> **What you will do**
Copy every line of text in the records below word for word, omitting the pictures.

== == ==

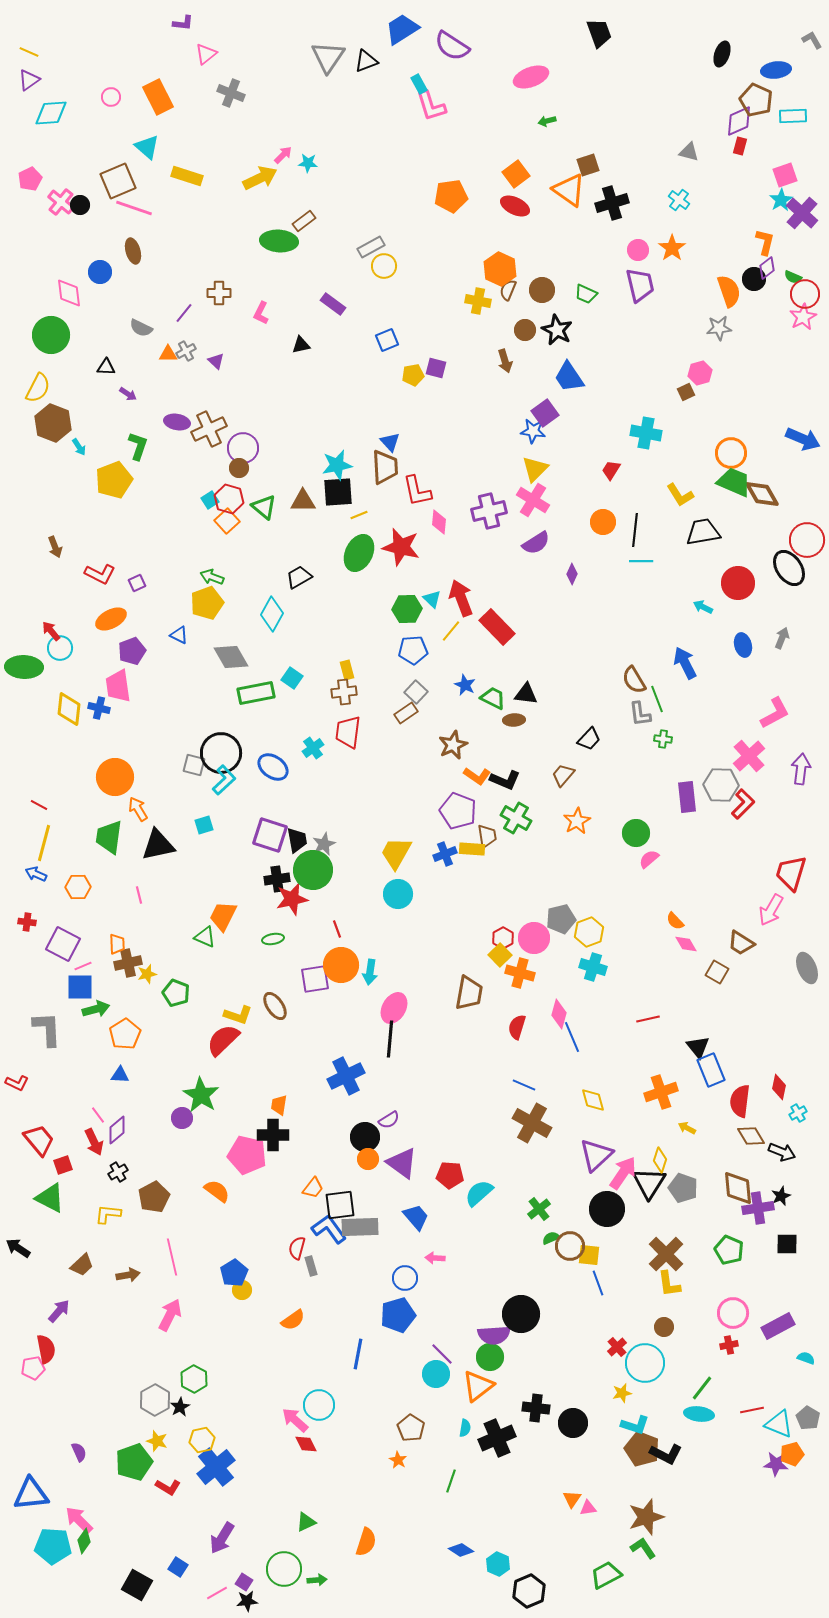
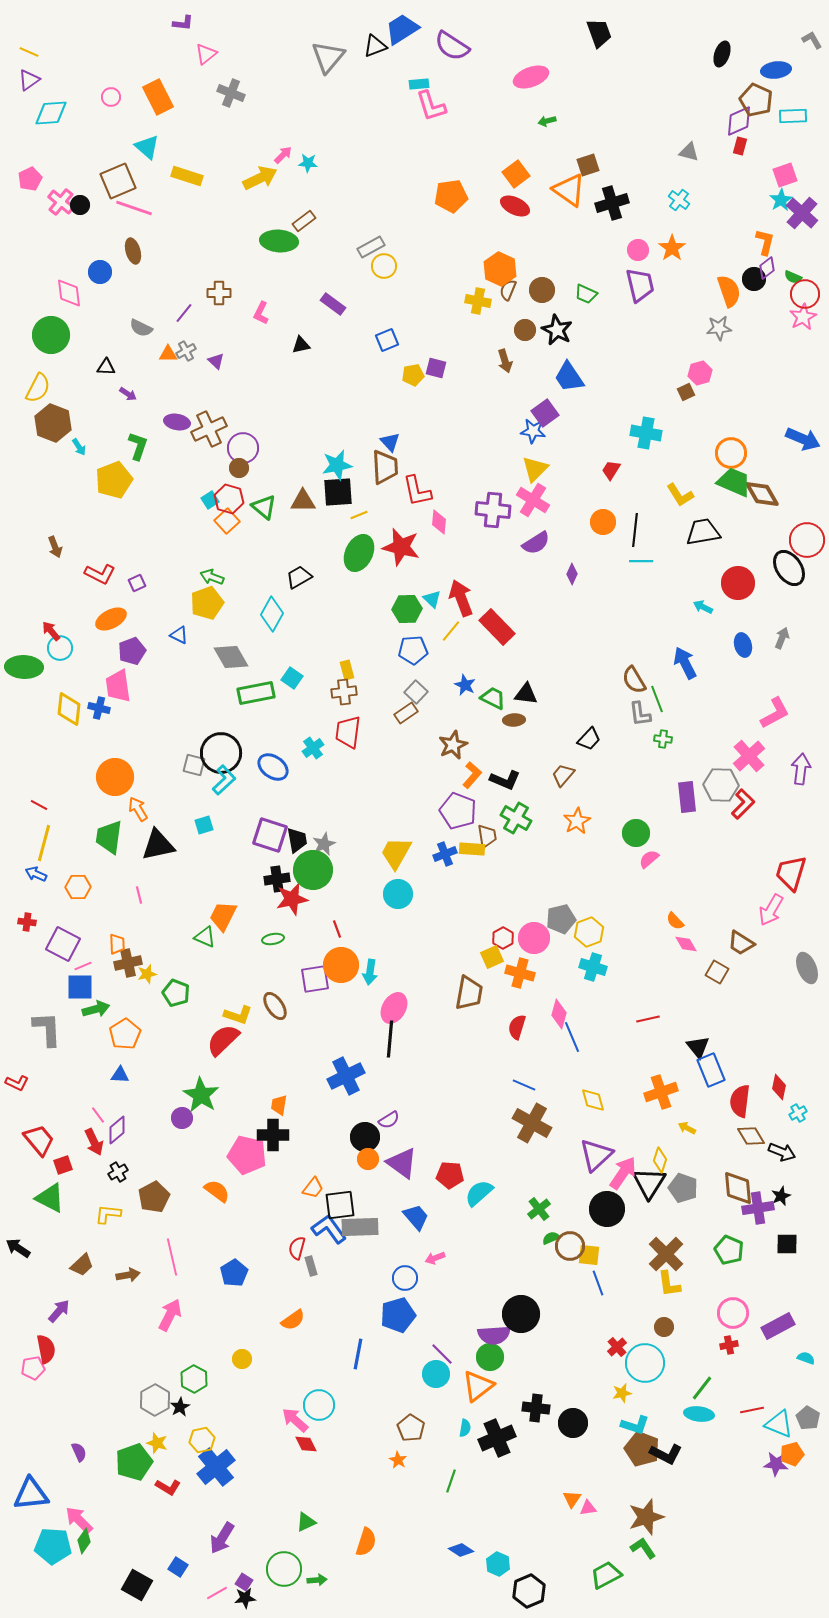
gray triangle at (328, 57): rotated 6 degrees clockwise
black triangle at (366, 61): moved 9 px right, 15 px up
cyan rectangle at (419, 84): rotated 66 degrees counterclockwise
purple cross at (489, 511): moved 4 px right, 1 px up; rotated 20 degrees clockwise
orange L-shape at (477, 776): moved 5 px left, 1 px up; rotated 84 degrees counterclockwise
yellow square at (500, 955): moved 8 px left, 2 px down; rotated 20 degrees clockwise
pink arrow at (435, 1258): rotated 24 degrees counterclockwise
yellow circle at (242, 1290): moved 69 px down
yellow star at (157, 1441): moved 2 px down
black star at (247, 1601): moved 2 px left, 3 px up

== == ==

> **Full output**
gray triangle at (328, 57): rotated 6 degrees clockwise
black triangle at (366, 61): moved 9 px right, 15 px up
cyan rectangle at (419, 84): rotated 66 degrees counterclockwise
purple cross at (489, 511): moved 4 px right, 1 px up; rotated 20 degrees clockwise
orange L-shape at (477, 776): moved 5 px left, 1 px up; rotated 84 degrees counterclockwise
yellow square at (500, 955): moved 8 px left, 2 px down; rotated 20 degrees clockwise
pink arrow at (435, 1258): rotated 24 degrees counterclockwise
yellow circle at (242, 1290): moved 69 px down
yellow star at (157, 1441): moved 2 px down
black star at (247, 1601): moved 2 px left, 3 px up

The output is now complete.